● ASSIGNED TASK: Every line with "rocket" in it should be copied from the data.

● RECORDS FOR THIS TASK:

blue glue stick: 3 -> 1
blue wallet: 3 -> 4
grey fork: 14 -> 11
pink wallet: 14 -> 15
--
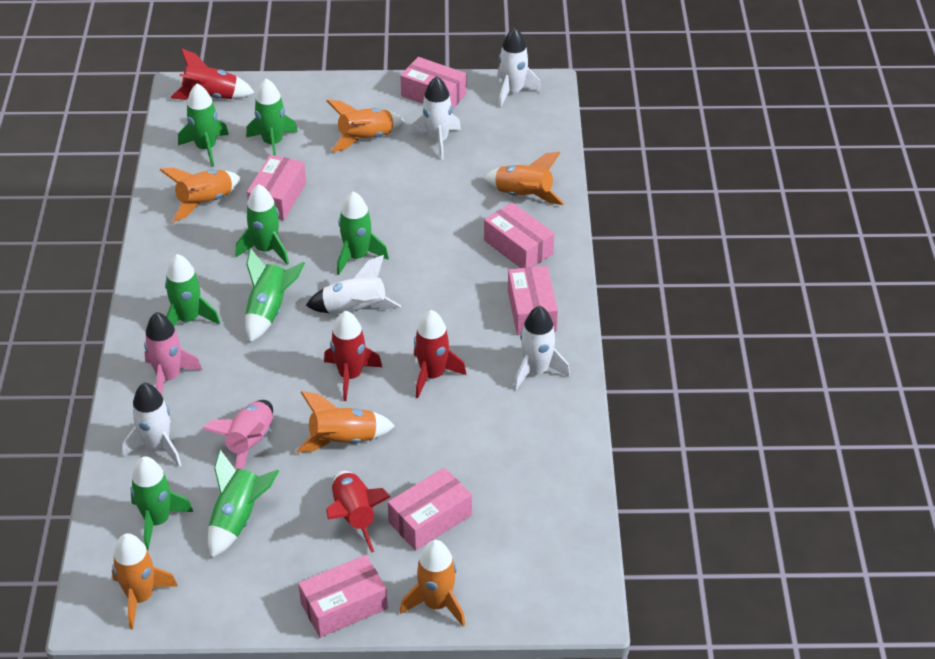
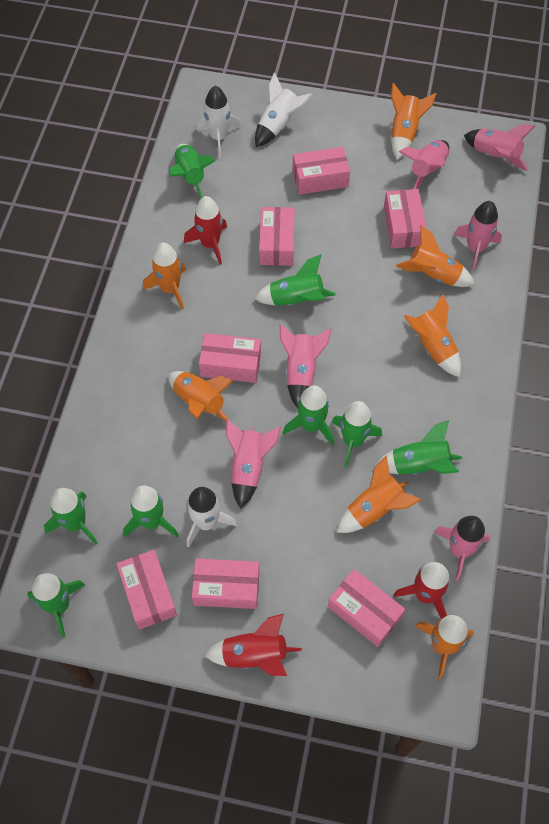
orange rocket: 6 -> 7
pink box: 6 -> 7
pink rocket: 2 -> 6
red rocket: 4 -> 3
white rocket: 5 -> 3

● ANSWER TO THE EXERCISE:
orange rocket: 6 -> 7
pink rocket: 2 -> 6
red rocket: 4 -> 3
white rocket: 5 -> 3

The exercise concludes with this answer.